[WORKING DATA — start]

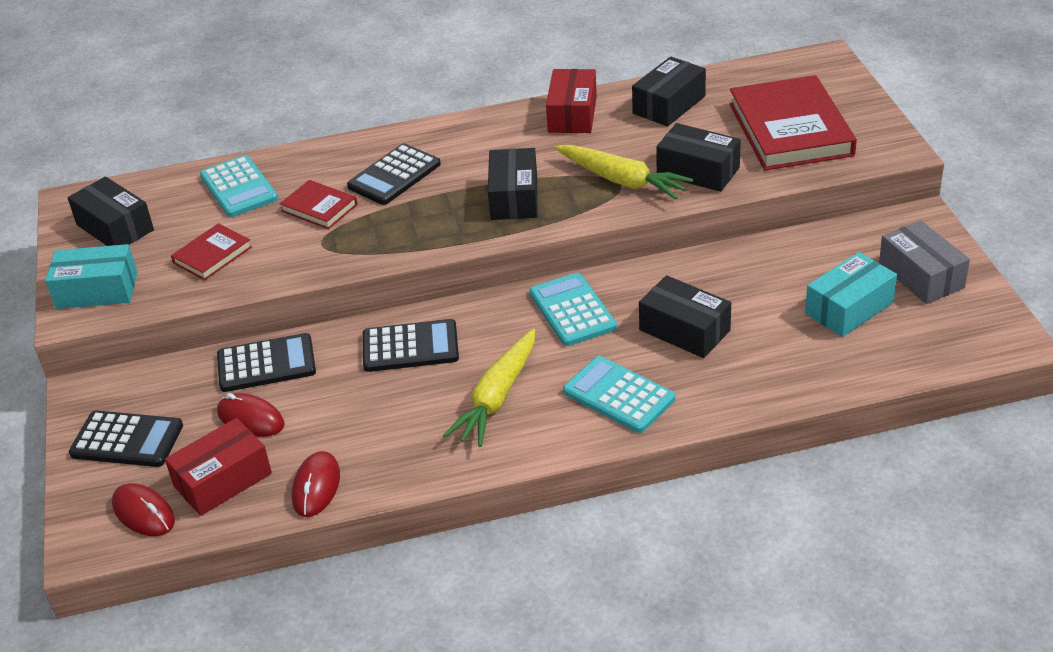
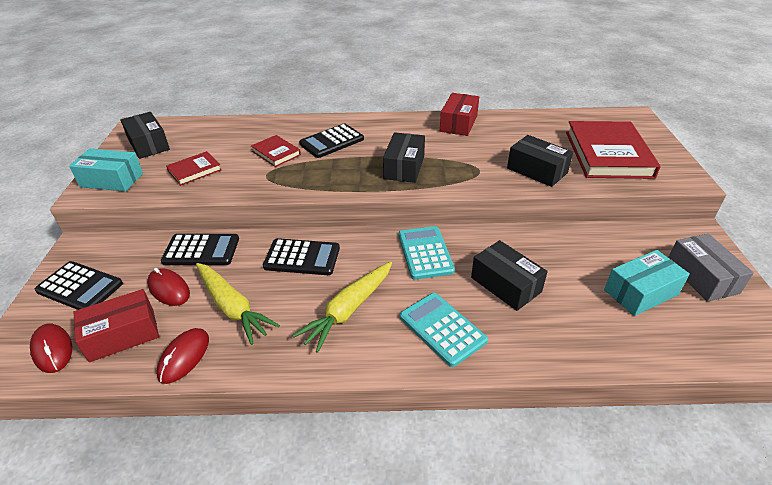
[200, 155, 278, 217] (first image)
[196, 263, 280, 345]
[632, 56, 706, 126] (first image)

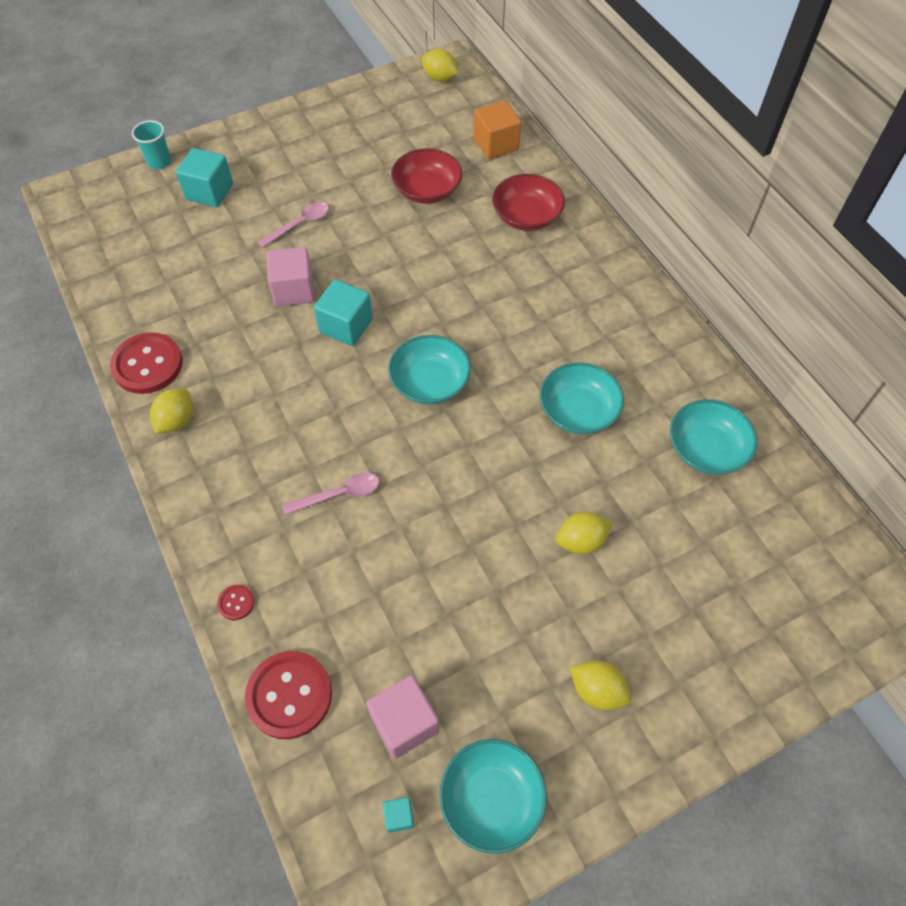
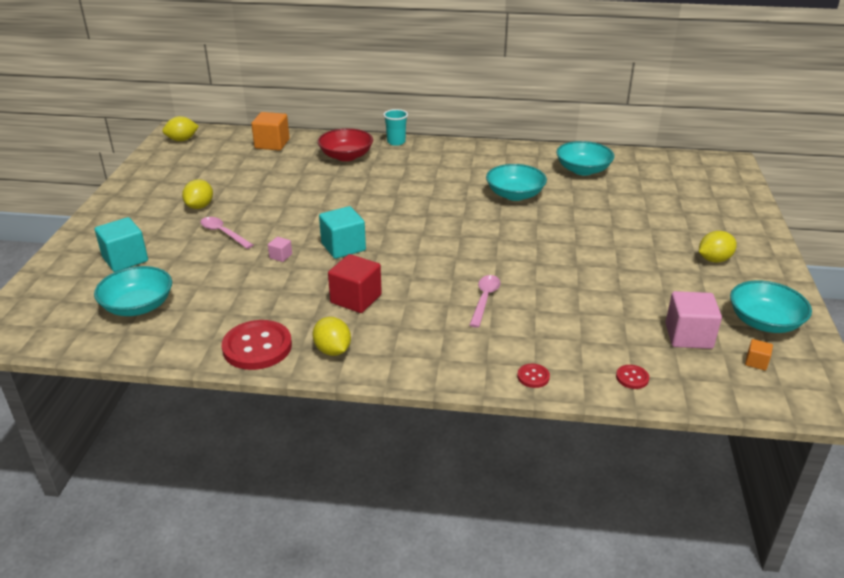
[383, 109, 408, 146]
[616, 365, 649, 389]
[201, 217, 253, 249]
[268, 237, 292, 262]
[745, 339, 773, 371]
[94, 266, 172, 316]
[391, 148, 462, 204] (first image)
[182, 179, 213, 209]
[328, 254, 382, 313]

[WORKING DATA — finish]

# INSTRUCTIONS FOR THE TASK
The entries are to be printed exactly as written; the pictures are to be left out.

# YOUR RESPONSE
[200, 155, 278, 217] (first image)
[196, 263, 280, 345]
[632, 56, 706, 126] (first image)

[383, 109, 408, 146]
[616, 365, 649, 389]
[201, 217, 253, 249]
[268, 237, 292, 262]
[745, 339, 773, 371]
[94, 266, 172, 316]
[391, 148, 462, 204] (first image)
[182, 179, 213, 209]
[328, 254, 382, 313]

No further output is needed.